What is expected: Please return every line from the entries below word for word and in the same order, leaving out the pictures.

Data rows:
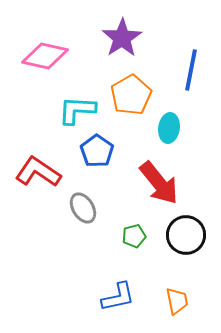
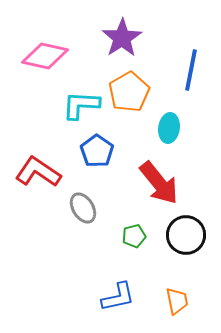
orange pentagon: moved 2 px left, 3 px up
cyan L-shape: moved 4 px right, 5 px up
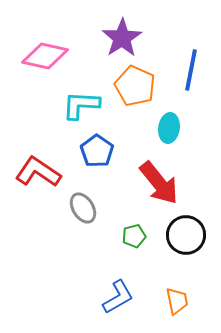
orange pentagon: moved 6 px right, 6 px up; rotated 18 degrees counterclockwise
blue L-shape: rotated 18 degrees counterclockwise
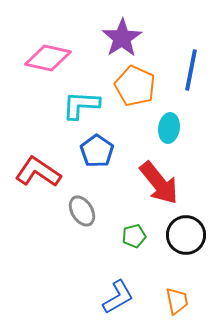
pink diamond: moved 3 px right, 2 px down
gray ellipse: moved 1 px left, 3 px down
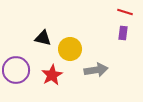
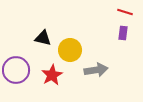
yellow circle: moved 1 px down
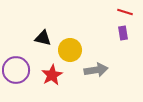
purple rectangle: rotated 16 degrees counterclockwise
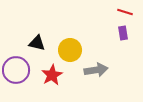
black triangle: moved 6 px left, 5 px down
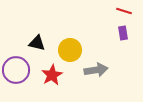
red line: moved 1 px left, 1 px up
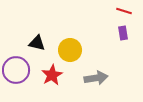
gray arrow: moved 8 px down
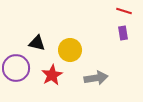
purple circle: moved 2 px up
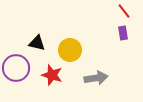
red line: rotated 35 degrees clockwise
red star: rotated 25 degrees counterclockwise
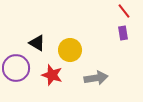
black triangle: rotated 18 degrees clockwise
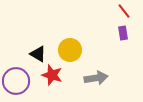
black triangle: moved 1 px right, 11 px down
purple circle: moved 13 px down
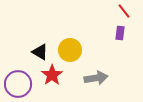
purple rectangle: moved 3 px left; rotated 16 degrees clockwise
black triangle: moved 2 px right, 2 px up
red star: rotated 20 degrees clockwise
purple circle: moved 2 px right, 3 px down
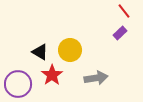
purple rectangle: rotated 40 degrees clockwise
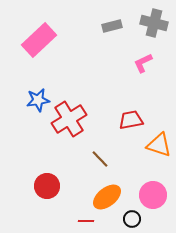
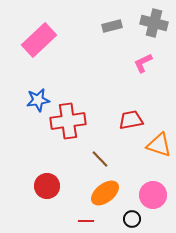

Answer to this exercise:
orange pentagon: moved 2 px left, 3 px up
cyan L-shape: moved 4 px right, 5 px up
orange pentagon: moved 6 px right, 6 px up; rotated 18 degrees counterclockwise
blue L-shape: rotated 18 degrees counterclockwise
pink diamond: moved 3 px right, 2 px down
gray ellipse: moved 1 px left, 3 px down
yellow circle: moved 1 px down
purple rectangle: rotated 16 degrees counterclockwise
black triangle: moved 6 px left, 5 px down
red line: moved 1 px left, 1 px up
gray arrow: moved 8 px down
purple circle: moved 2 px up
red line: rotated 35 degrees clockwise
red star: rotated 25 degrees counterclockwise
black triangle: rotated 18 degrees clockwise
black triangle: moved 1 px right, 11 px down
purple circle: moved 13 px down
purple rectangle: moved 3 px left; rotated 16 degrees clockwise
black triangle: moved 2 px right, 2 px up
red star: rotated 20 degrees clockwise
purple circle: moved 2 px right, 3 px down
purple rectangle: rotated 40 degrees clockwise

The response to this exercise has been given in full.